- _Work order_:
Could you reproduce, from the records below, everything from the line with "notice903: [668,209,714,247] ->" down to the line with "Schedule Log: [375,401,728,596]", keeping both of those lines and changing nothing?

- _Source data_:
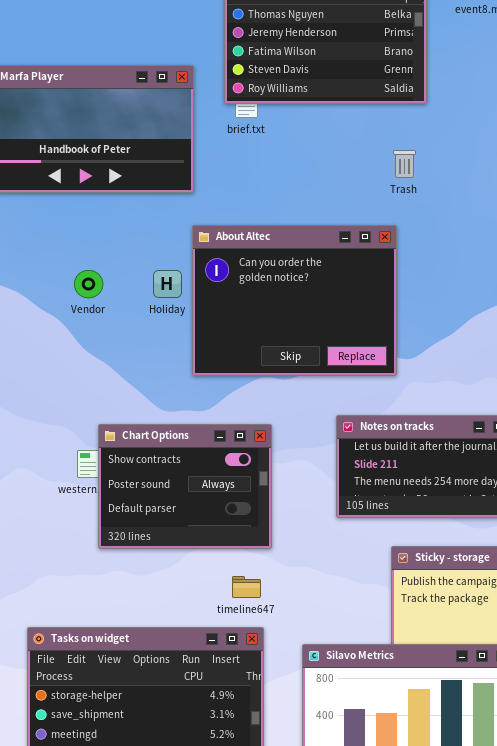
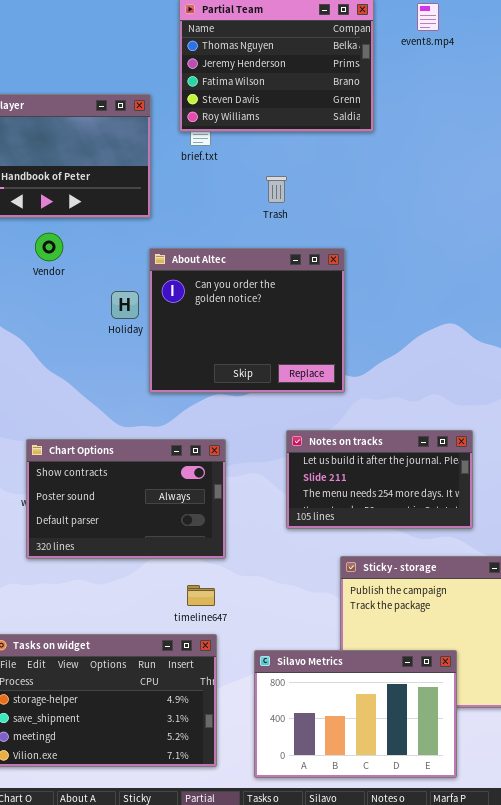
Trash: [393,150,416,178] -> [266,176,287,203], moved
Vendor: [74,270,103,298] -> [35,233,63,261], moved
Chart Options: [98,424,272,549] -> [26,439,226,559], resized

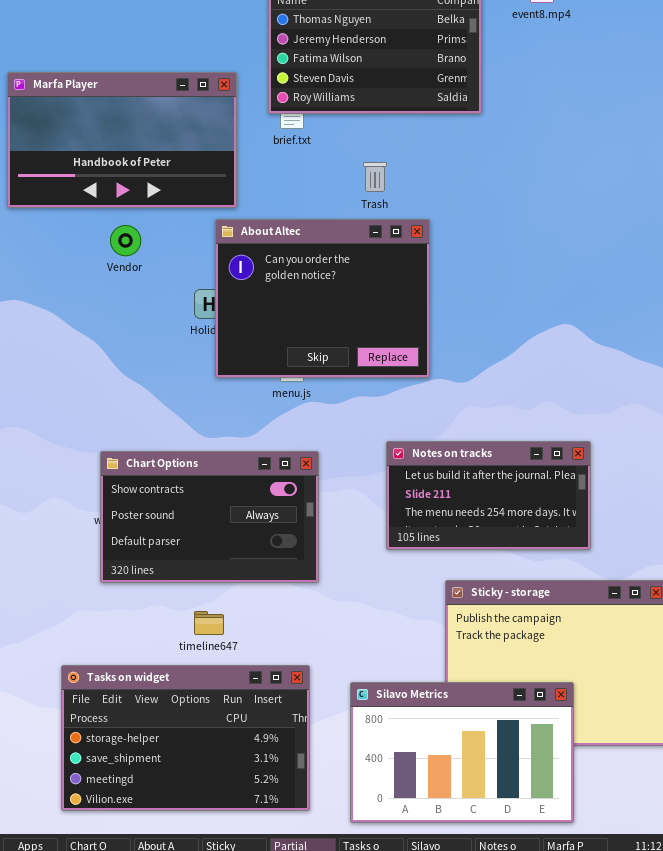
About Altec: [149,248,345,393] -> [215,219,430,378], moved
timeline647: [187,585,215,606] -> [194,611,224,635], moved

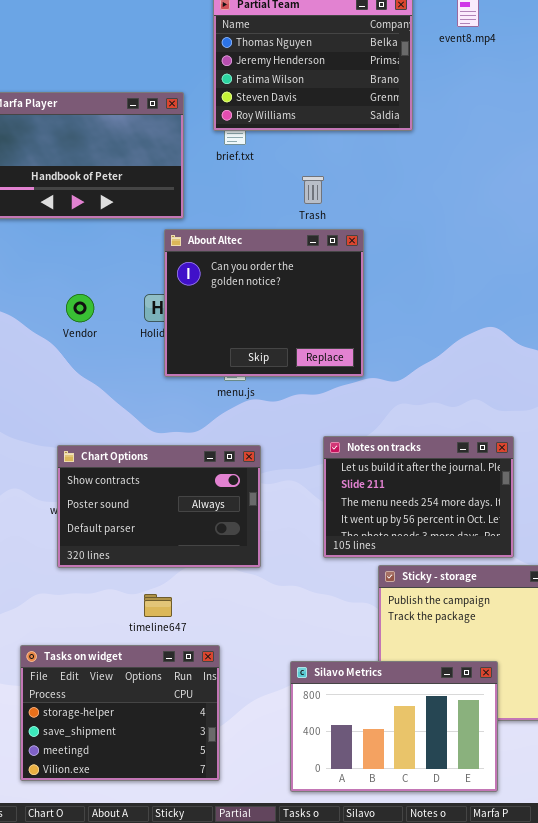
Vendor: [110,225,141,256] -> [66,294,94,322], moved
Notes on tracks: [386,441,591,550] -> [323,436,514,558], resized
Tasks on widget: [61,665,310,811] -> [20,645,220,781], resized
...
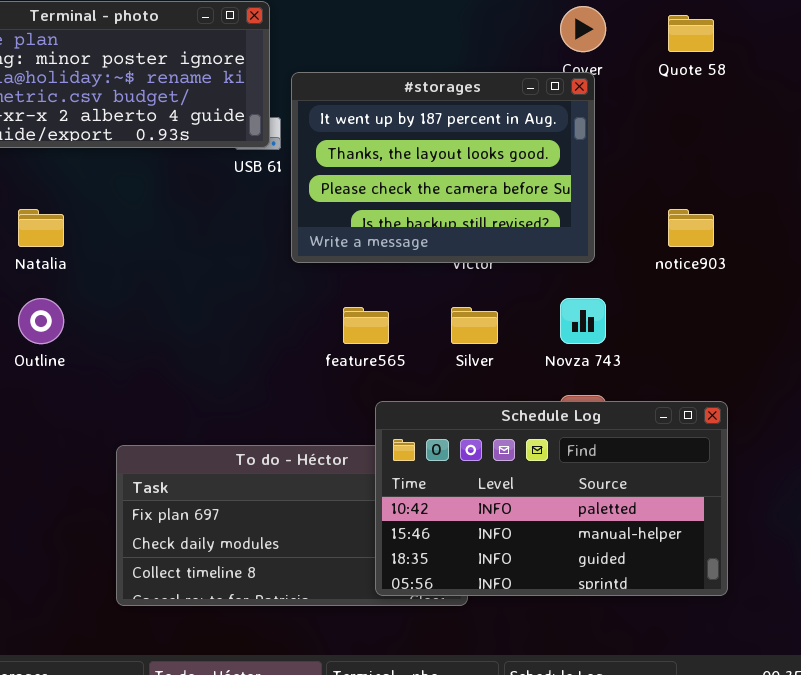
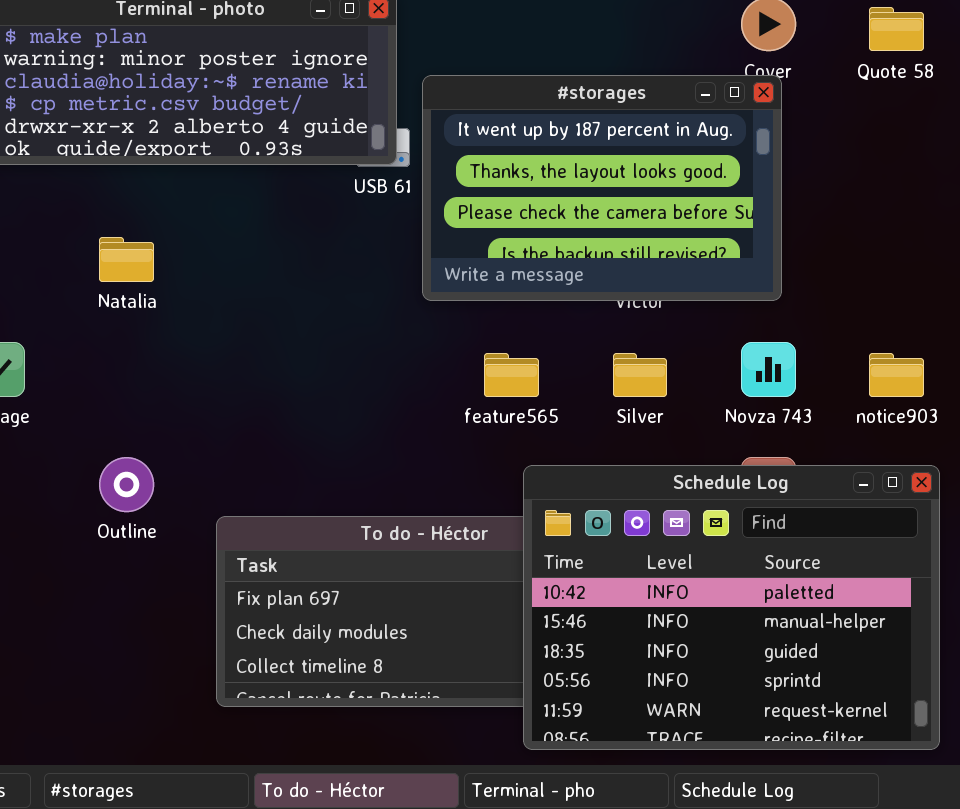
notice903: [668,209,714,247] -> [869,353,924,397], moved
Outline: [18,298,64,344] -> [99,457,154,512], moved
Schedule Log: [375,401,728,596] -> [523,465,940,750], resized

- _Exercise output_:
notice903: [668,209,714,247] -> [869,353,924,397], moved
Outline: [18,298,64,344] -> [99,457,154,512], moved
Schedule Log: [375,401,728,596] -> [523,465,940,750], resized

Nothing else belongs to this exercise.